Dataset items
+ + + + + + +
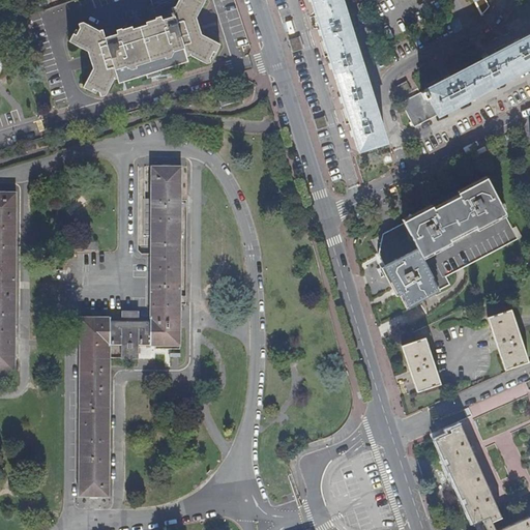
[(167,21),(158,23),(105,38),(102,31),(98,32),(84,23),(78,25),(79,29),(78,32),(75,30),(68,42),(87,52),(92,69),(82,88),(94,95),(96,92),(98,93),(99,96),(105,95),(113,80),(117,79),(118,84),(187,63),(186,58),(190,57),(205,65),(214,62),(225,45),(205,34),(199,17),(207,0),(180,0),(178,5),(173,7),(177,17),(167,21)]
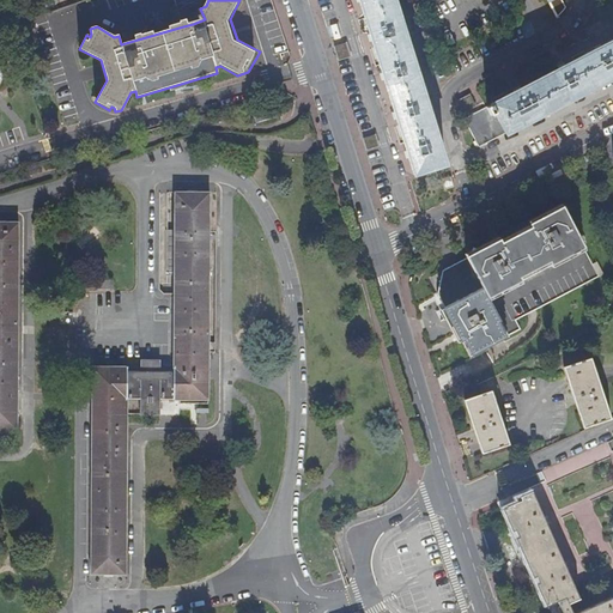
[(175,0),(183,26),(193,24),(205,19),(200,8),(206,6),(208,0),(240,0),(230,19),(237,40),(260,52),(248,72),(291,58),(271,0),(175,0)]
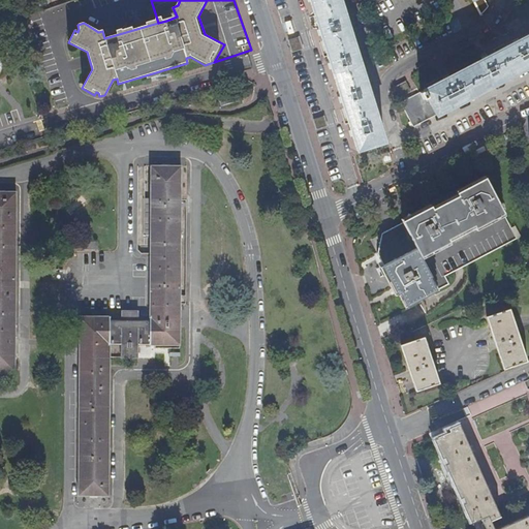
[(339,0),(310,0),(316,19),(358,150),(384,142),(339,0)]
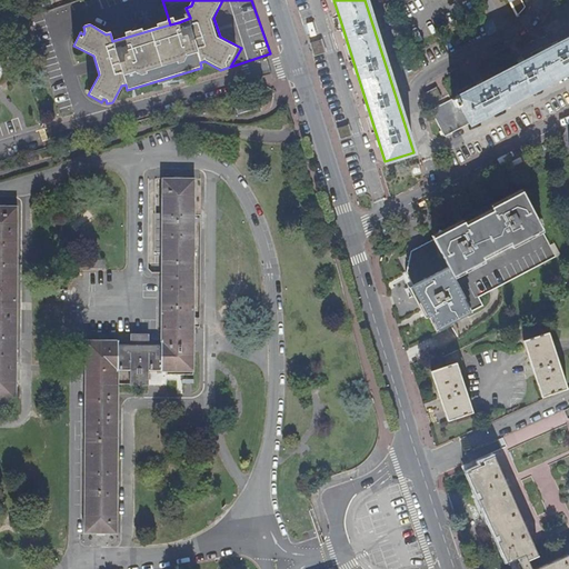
[(568,37),(441,103),(430,109),(445,136),(568,71),(568,37)]
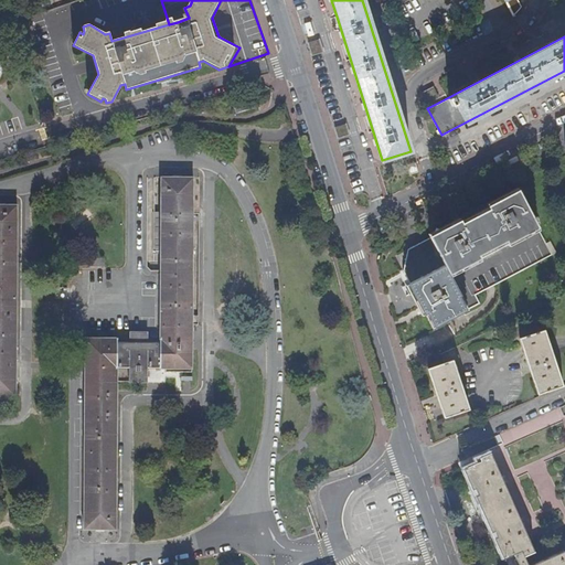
[(308,41),(312,54),(322,51),(319,38),(308,41)]
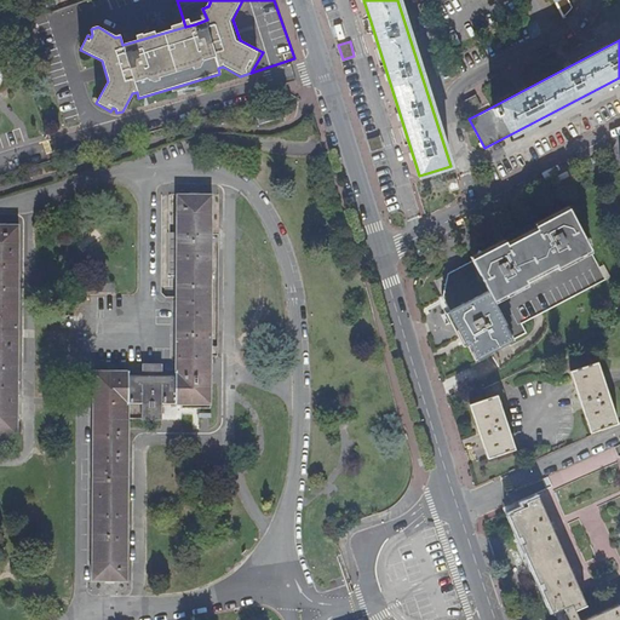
[(461,103),(468,113),(481,107),(475,96),(461,103)]
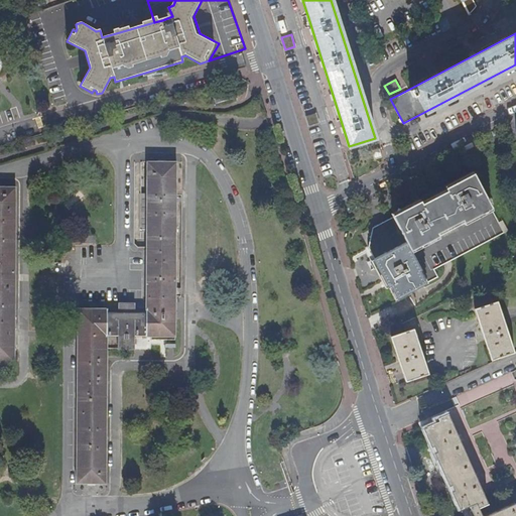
[(234,98),(231,90),(213,96),(215,105),(234,98)]
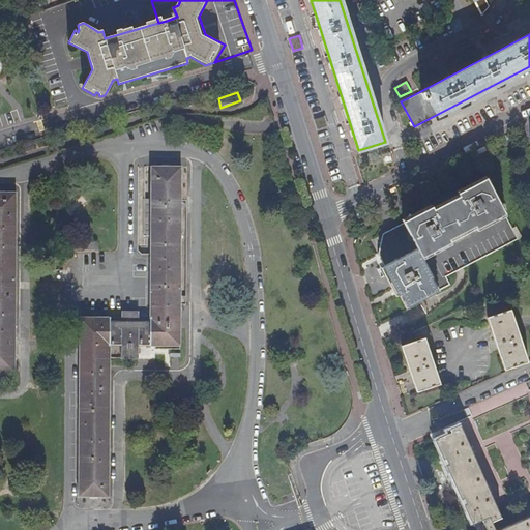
[(315,118),(318,128),(327,125),(324,115),(315,118)]
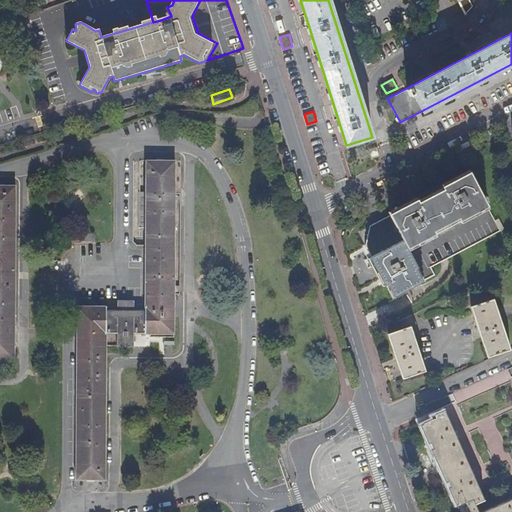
[(72,481),(100,481),(101,357),(101,335),(113,335),(113,348),(129,348),(129,335),(135,335),(139,335),(165,336),(170,336),(170,316),(172,163),(142,163),(142,194),(133,194),(133,232),(142,231),(142,303),(99,304),(99,309),(74,309),(72,481)]
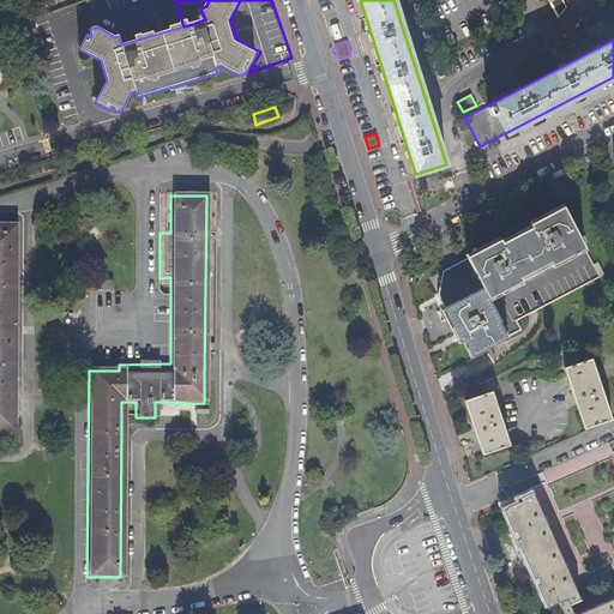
[(578,236),(563,208),(441,270),(435,293),(469,356),(519,330),(516,321),(603,276),(597,264),(594,266),(582,244),(584,244),(579,236),(578,236)]
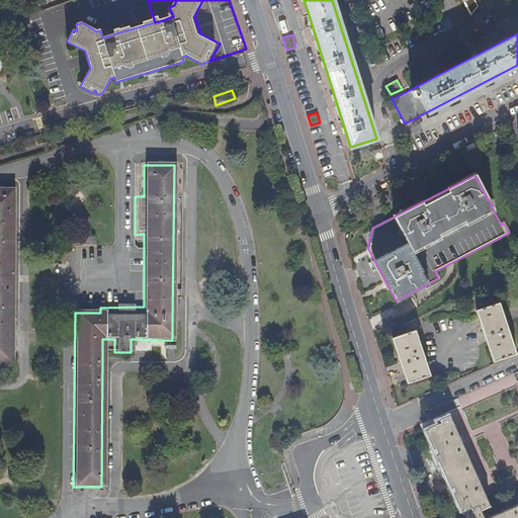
[(0,363),(10,364),(11,189),(0,189),(0,363)]
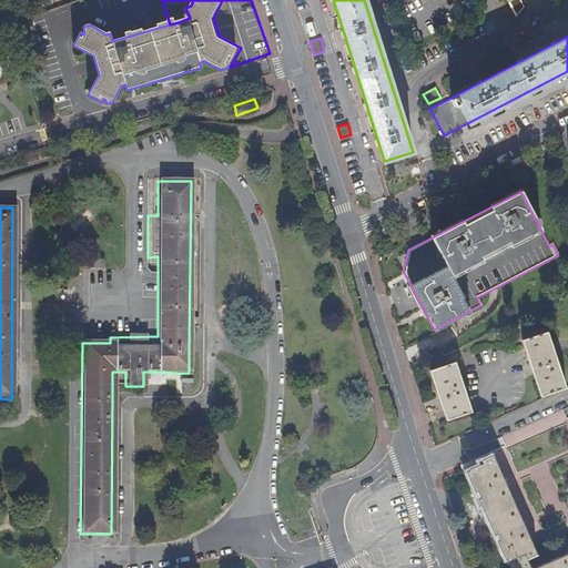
[(521,340),(541,396),(566,387),(546,331),(521,340)]
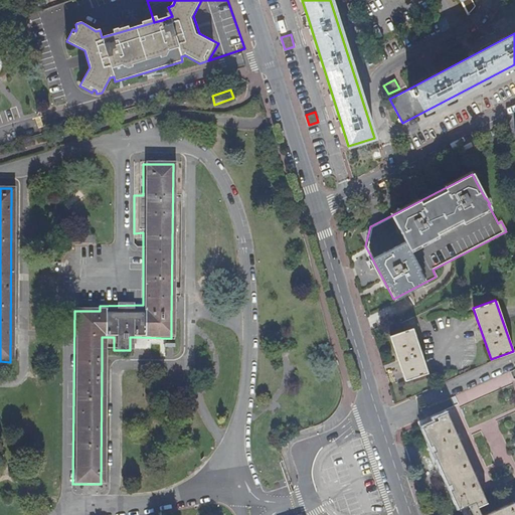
[(407,319),(402,322),(404,330),(390,335),(404,379),(426,372),(412,329),(419,327),(415,315),(407,319)]
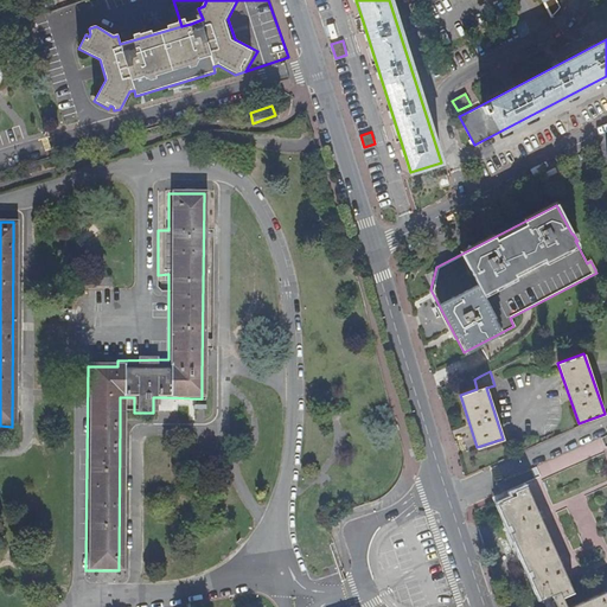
[(550,472),(574,461),(585,457),(580,447),(547,462),(550,472)]
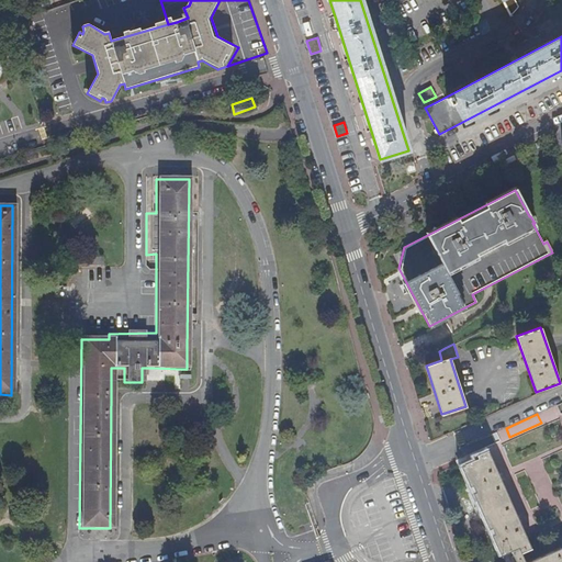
[(561,561),(561,552),(560,548),(527,561),(525,561),(520,552),(530,548),(487,451),(476,456),(479,459),(460,465),(472,493),(475,492),(479,498),(475,499),(485,523),(489,521),(491,528),(489,529),(499,555),(509,551),(514,561),(561,561)]
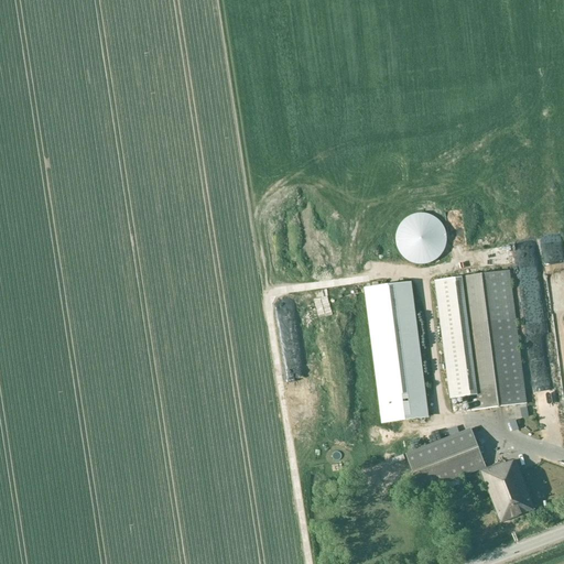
[(446,243),(446,238),(446,234),(444,229),(443,225),(440,221),(436,218),(432,216),(427,214),(422,214),(418,214),(413,215),(409,217),(404,219),(401,223),(399,227),(397,231),(397,236),(397,241),(398,246),(399,250),(402,253),(405,258),(409,260),(413,262),(418,263),(423,263),(427,262),(432,261),(436,259),(440,256),(443,252),(445,248),(446,243)]
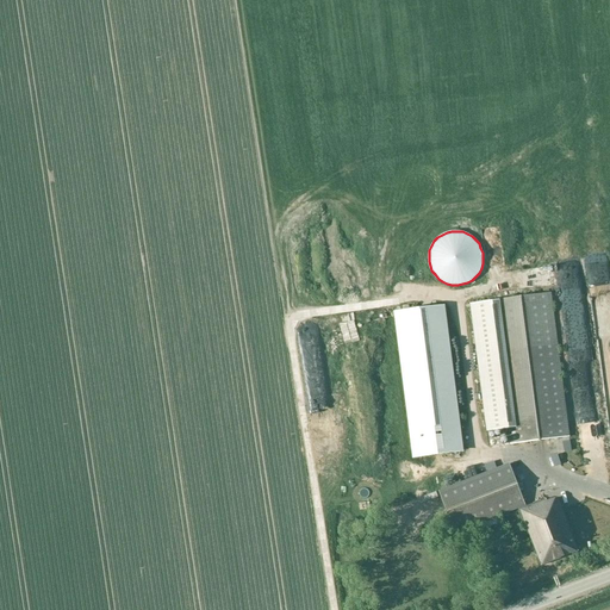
[(509,446),(570,439),(552,294),(491,303),(471,305),(487,431),(508,429),(509,446)]
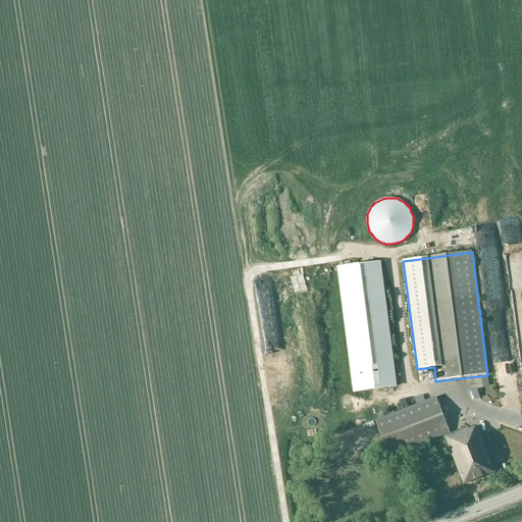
[(379,263),(340,268),(355,392),(395,386),(379,263)]
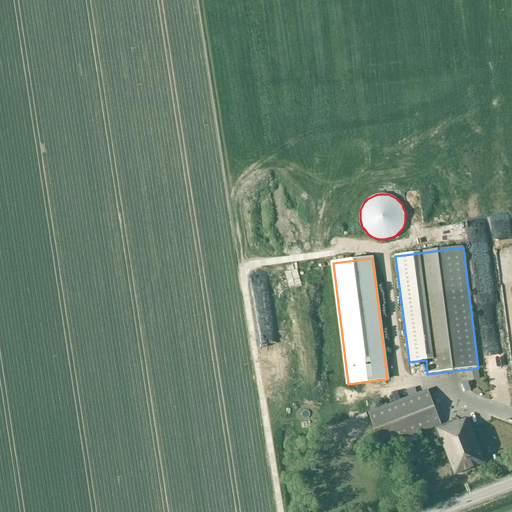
[(382,449),(441,425),(427,390),(368,413),(382,449)]
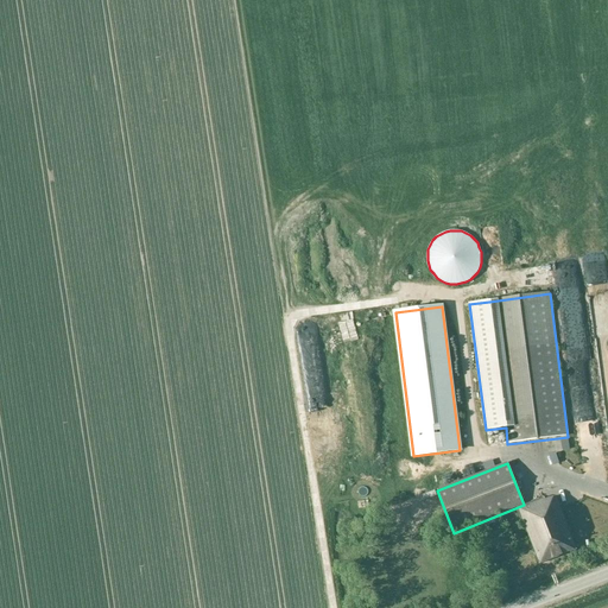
[(576,550),(570,533),(556,498),(545,501),(544,499),(518,508),(539,564),(576,550)]
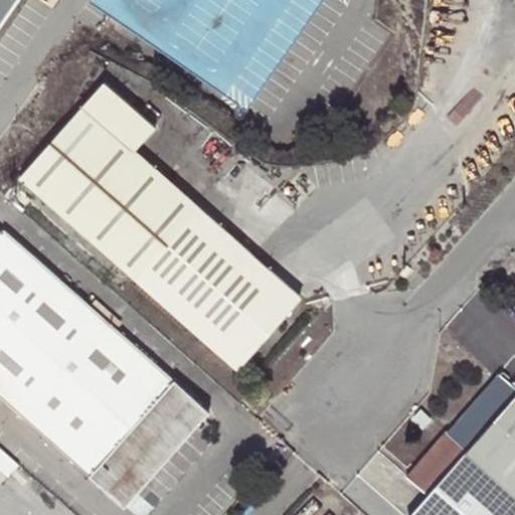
[(0,0),(0,22),(15,0),(0,0)]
+ + + + + + +
### REQUEST
Each record above needs to be retyped exactly, without any pictures.

### REPLY
[(167,21),(158,23),(105,38),(102,31),(98,32),(84,23),(78,25),(79,29),(78,32),(75,30),(68,42),(87,52),(92,69),(82,88),(94,95),(96,92),(98,93),(99,96),(105,95),(113,80),(117,79),(118,84),(187,63),(186,58),(190,57),(205,65),(214,62),(225,45),(205,34),(199,17),(207,0),(180,0),(178,5),(173,7),(177,17),(167,21)]
[(175,0),(183,26),(193,24),(205,19),(200,8),(206,6),(208,0),(240,0),(230,19),(237,40),(260,52),(248,72),(291,58),(271,0),(175,0)]
[(339,0),(310,0),(316,19),(358,150),(384,142),(339,0)]
[(568,37),(441,103),(430,109),(445,136),(568,71),(568,37)]
[(308,41),(312,54),(322,51),(319,38),(308,41)]
[(461,103),(468,113),(481,107),(475,96),(461,103)]
[(234,98),(231,90),(213,96),(215,105),(234,98)]
[(315,118),(318,128),(327,125),(324,115),(315,118)]
[(72,481),(100,481),(101,357),(101,335),(113,335),(113,348),(129,348),(129,335),(135,335),(139,335),(165,336),(170,336),(170,316),(172,163),(142,163),(142,194),(133,194),(133,232),(142,231),(142,303),(99,304),(99,309),(74,309),(72,481)]
[(578,236),(563,208),(441,270),(435,293),(469,356),(519,330),(516,321),(603,276),(597,264),(594,266),(582,244),(584,244),(579,236),(578,236)]
[(0,363),(10,364),(11,189),(0,189),(0,363)]
[(521,340),(541,396),(566,387),(546,331),(521,340)]
[(407,319),(402,322),(404,330),(390,335),(404,379),(426,372),(412,329),(419,327),(415,315),(407,319)]
[(550,472),(574,461),(585,457),(580,447),(547,462),(550,472)]
[(561,561),(561,552),(560,548),(527,561),(525,561),(520,552),(530,548),(487,451),(476,456),(479,459),(460,465),(472,493),(475,492),(479,498),(475,499),(485,523),(489,521),(491,528),(489,529),(499,555),(509,551),(514,561),(561,561)]
[(446,243),(446,238),(446,234),(444,229),(443,225),(440,221),(436,218),(432,216),(427,214),(422,214),(418,214),(413,215),(409,217),(404,219),(401,223),(399,227),(397,231),(397,236),(397,241),(398,246),(399,250),(402,253),(405,258),(409,260),(413,262),(418,263),(423,263),(427,262),(432,261),(436,259),(440,256),(443,252),(445,248),(446,243)]
[(509,446),(570,439),(552,294),(491,303),(471,305),(487,431),(508,429),(509,446)]
[(379,263),(340,268),(355,392),(395,386),(379,263)]
[(382,449),(441,425),(427,390),(368,413),(382,449)]
[(576,550),(570,533),(556,498),(545,501),(544,499),(518,508),(539,564),(576,550)]
[(0,0),(0,22),(15,0),(0,0)]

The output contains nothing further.